Task details:
Only the words of the entries are wanted, repeated exactly and without images.

Available records:
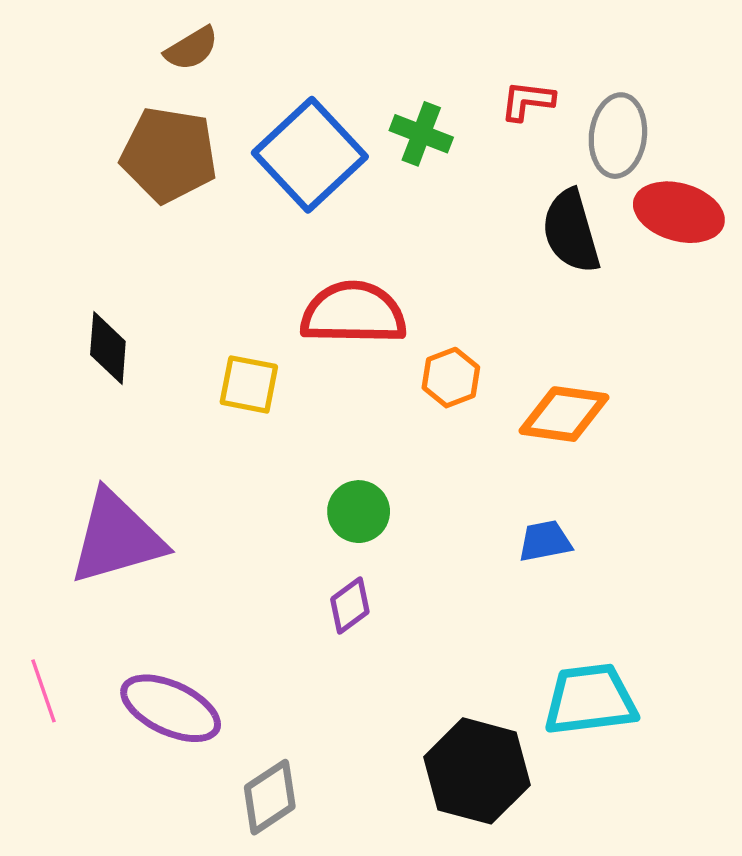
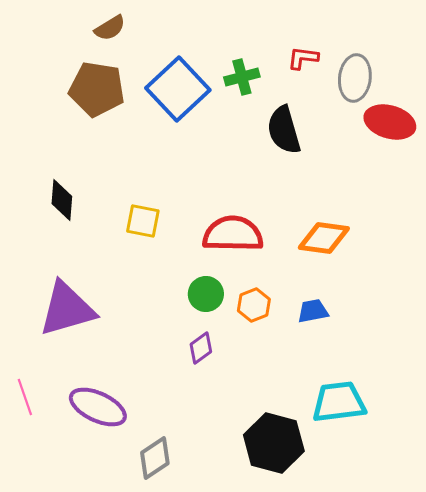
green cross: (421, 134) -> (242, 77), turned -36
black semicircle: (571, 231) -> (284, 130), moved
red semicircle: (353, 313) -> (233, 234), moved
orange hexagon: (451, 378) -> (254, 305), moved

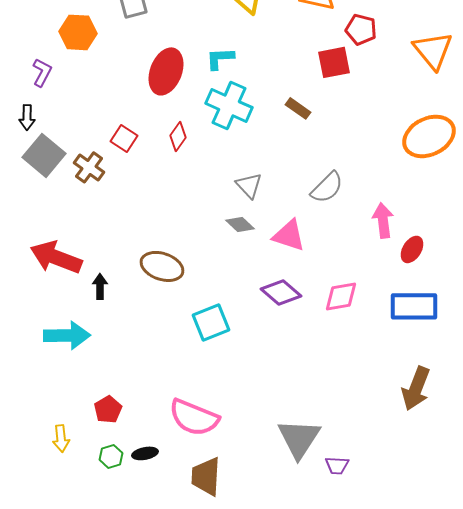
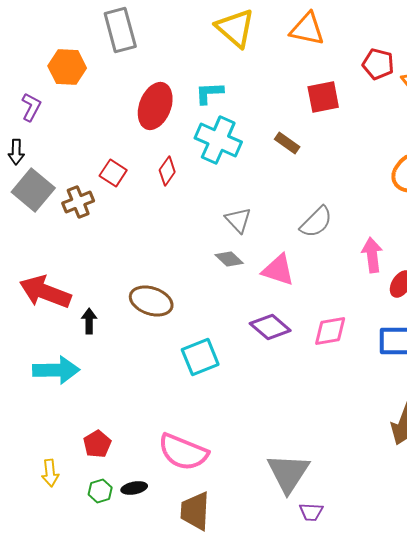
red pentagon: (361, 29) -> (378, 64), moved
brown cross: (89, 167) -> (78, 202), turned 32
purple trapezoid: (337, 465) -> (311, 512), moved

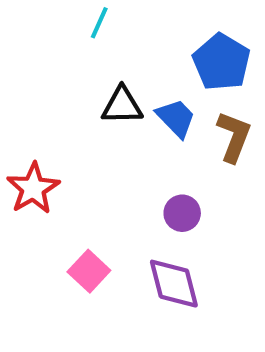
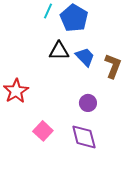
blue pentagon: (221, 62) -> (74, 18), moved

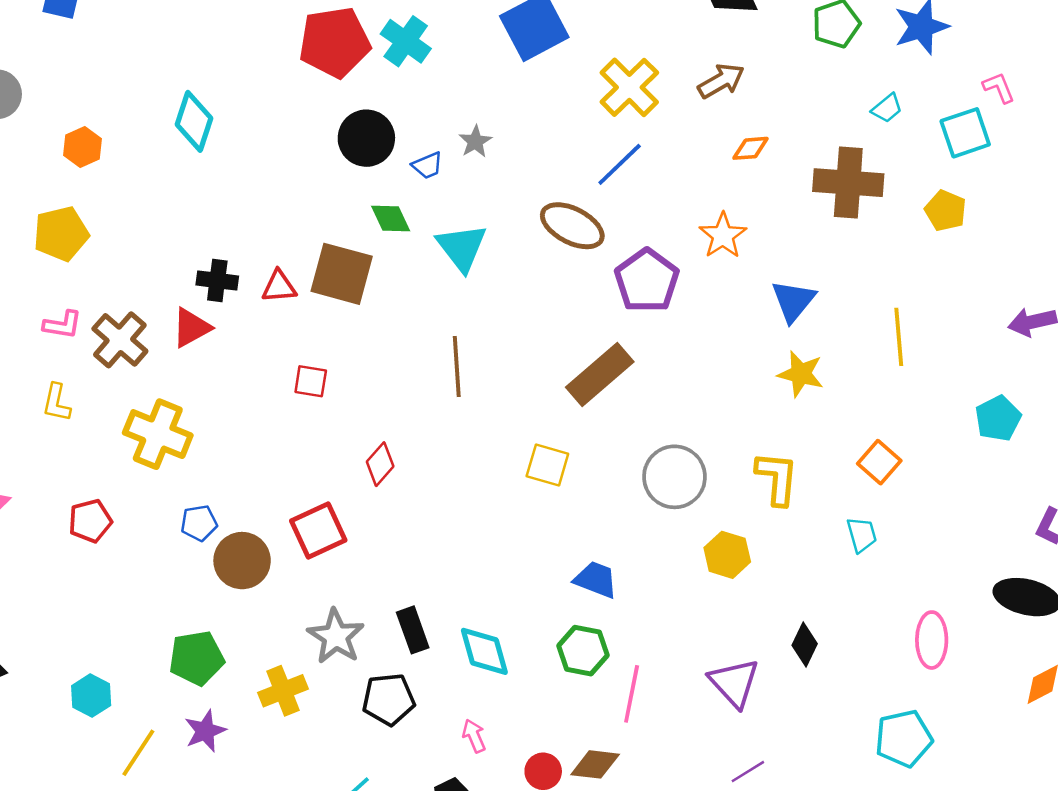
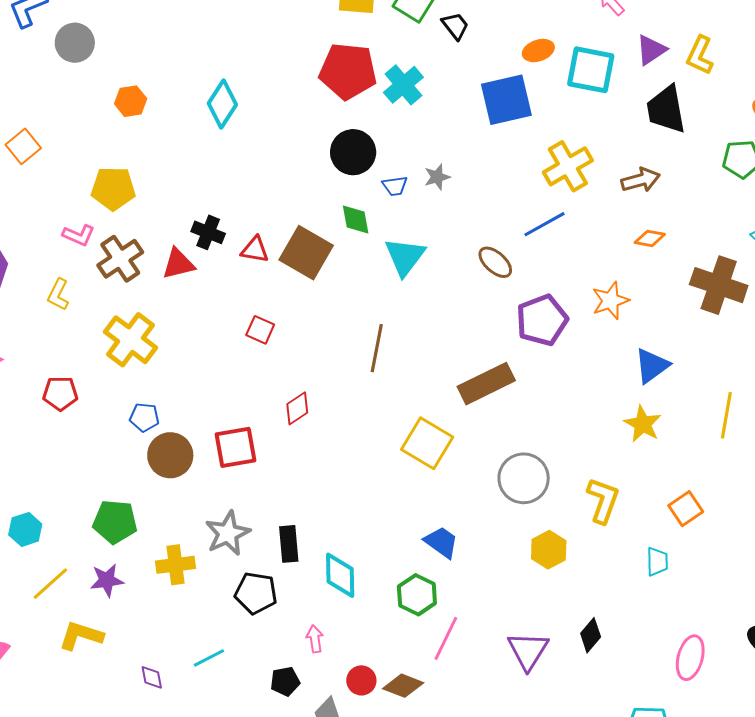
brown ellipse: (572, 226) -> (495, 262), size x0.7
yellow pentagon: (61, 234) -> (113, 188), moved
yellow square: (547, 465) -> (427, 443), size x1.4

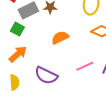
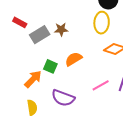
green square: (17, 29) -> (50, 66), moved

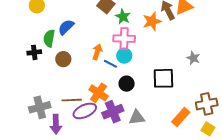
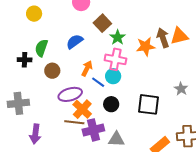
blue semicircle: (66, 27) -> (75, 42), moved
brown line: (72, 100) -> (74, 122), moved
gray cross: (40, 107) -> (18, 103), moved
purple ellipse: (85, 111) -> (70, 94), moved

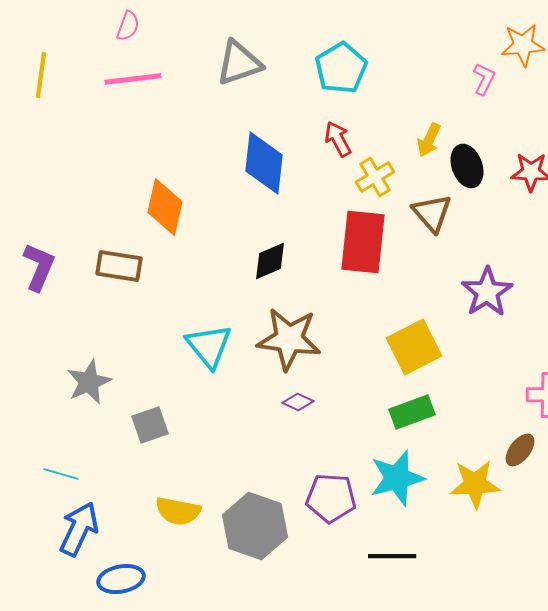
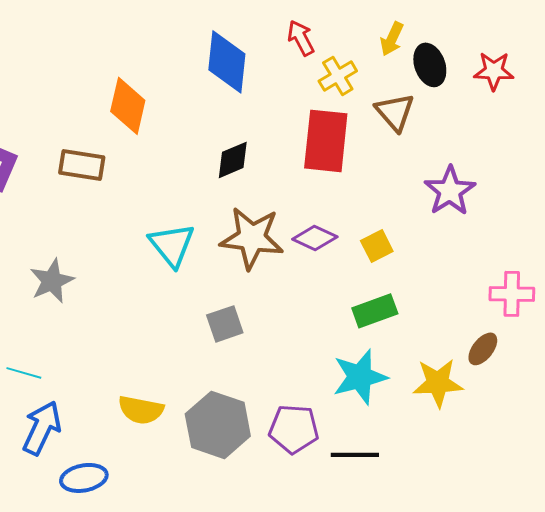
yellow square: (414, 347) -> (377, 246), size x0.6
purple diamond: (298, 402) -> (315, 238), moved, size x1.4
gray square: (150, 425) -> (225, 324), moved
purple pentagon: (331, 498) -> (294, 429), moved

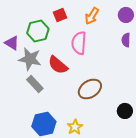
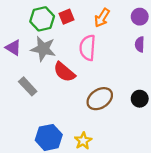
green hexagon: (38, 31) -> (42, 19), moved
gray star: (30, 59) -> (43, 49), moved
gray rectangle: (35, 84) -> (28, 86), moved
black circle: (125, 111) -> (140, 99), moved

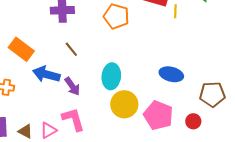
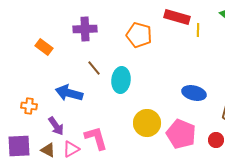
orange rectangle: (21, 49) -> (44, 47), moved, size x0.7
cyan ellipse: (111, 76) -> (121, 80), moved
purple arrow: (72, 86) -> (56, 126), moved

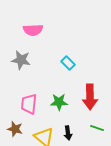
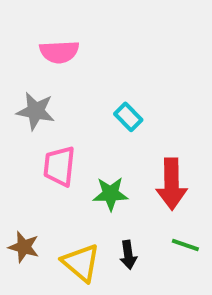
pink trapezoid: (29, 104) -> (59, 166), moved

Output for this exercise:
green cross: (421, 134) -> (242, 77), turned -36
black semicircle: (571, 231) -> (284, 130), moved
red semicircle: (353, 313) -> (233, 234), moved
orange hexagon: (451, 378) -> (254, 305), moved

red pentagon: (361, 29) -> (378, 64), moved
brown cross: (89, 167) -> (78, 202), turned 32
purple trapezoid: (337, 465) -> (311, 512), moved

blue pentagon: (221, 62) -> (74, 18), moved

brown ellipse: (572, 226) -> (495, 262), size x0.7
yellow pentagon: (61, 234) -> (113, 188), moved
yellow square: (547, 465) -> (427, 443), size x1.4

green square: (17, 29) -> (50, 66), moved

blue semicircle: (66, 27) -> (75, 42), moved
brown line: (72, 100) -> (74, 122), moved
gray cross: (40, 107) -> (18, 103), moved
purple ellipse: (85, 111) -> (70, 94), moved

yellow square: (414, 347) -> (377, 246), size x0.6
purple diamond: (298, 402) -> (315, 238), moved, size x1.4
gray square: (150, 425) -> (225, 324), moved
purple pentagon: (331, 498) -> (294, 429), moved

green hexagon: (38, 31) -> (42, 19), moved
gray star: (30, 59) -> (43, 49), moved
gray rectangle: (35, 84) -> (28, 86), moved
black circle: (125, 111) -> (140, 99), moved

orange rectangle: (21, 49) -> (44, 47), moved, size x0.7
cyan ellipse: (111, 76) -> (121, 80), moved
purple arrow: (72, 86) -> (56, 126), moved

pink trapezoid: (29, 104) -> (59, 166), moved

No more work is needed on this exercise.